Prompt: Exactly the lines from the one with "Analyze this satellite" to the end of the data below should be set down, and no others.

Data items
•••
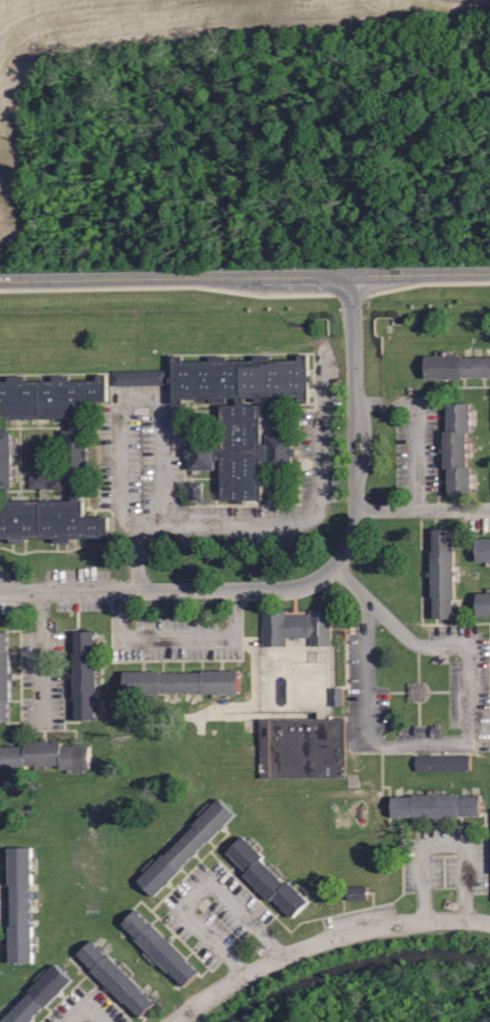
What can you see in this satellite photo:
crop: (147, 48)
road: (245, 276)
building: (456, 365)
building: (141, 378)
road: (355, 392)
building: (240, 416)
road: (416, 425)
road: (163, 441)
building: (459, 450)
building: (46, 458)
building: (198, 492)
road: (422, 508)
road: (232, 522)
building: (483, 549)
road: (137, 557)
building: (442, 572)
road: (351, 582)
road: (159, 587)
road: (65, 589)
building: (482, 603)
building: (296, 626)
road: (442, 646)
road: (43, 659)
building: (84, 674)
building: (4, 675)
building: (181, 681)
building: (339, 698)
building: (301, 745)
building: (44, 755)
building: (446, 764)
building: (436, 805)
road: (444, 845)
building: (186, 846)
building: (267, 876)
road: (199, 890)
building: (21, 903)
road: (321, 940)
building: (160, 947)
building: (116, 978)
building: (39, 995)
road: (87, 1011)

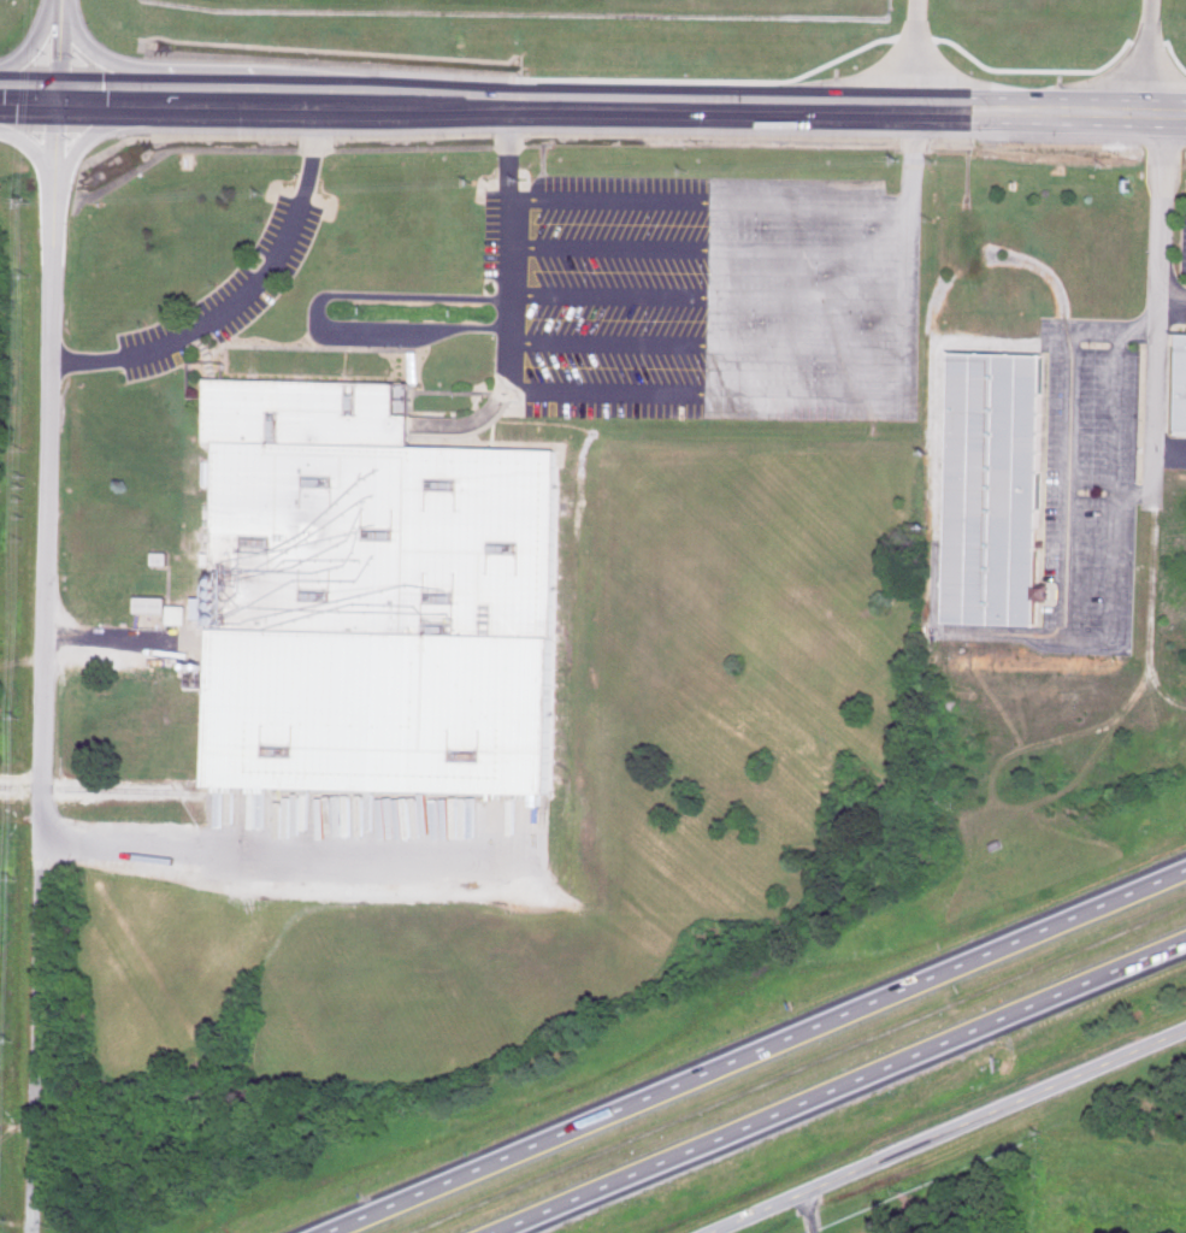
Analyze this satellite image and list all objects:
road: (58, 51)
road: (914, 57)
road: (1159, 59)
road: (28, 101)
traffic signals: (56, 102)
road: (621, 113)
road: (246, 301)
road: (1158, 355)
building: (1179, 382)
road: (699, 394)
building: (992, 489)
building: (376, 596)
building: (154, 602)
building: (181, 613)
road: (46, 667)
railway: (273, 792)
road: (279, 850)
road: (751, 1050)
road: (841, 1087)
road: (947, 1131)
road: (811, 1211)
•••
Expected answer:
Analyze this satellite image and list all objects:
road: (58, 51)
road: (914, 57)
road: (1159, 59)
road: (28, 101)
traffic signals: (56, 102)
road: (621, 113)
road: (246, 301)
road: (1158, 355)
building: (1179, 382)
road: (699, 394)
building: (992, 489)
building: (376, 596)
building: (154, 602)
building: (181, 613)
road: (46, 667)
railway: (273, 792)
road: (279, 850)
road: (751, 1050)
road: (841, 1087)
road: (947, 1131)
road: (811, 1211)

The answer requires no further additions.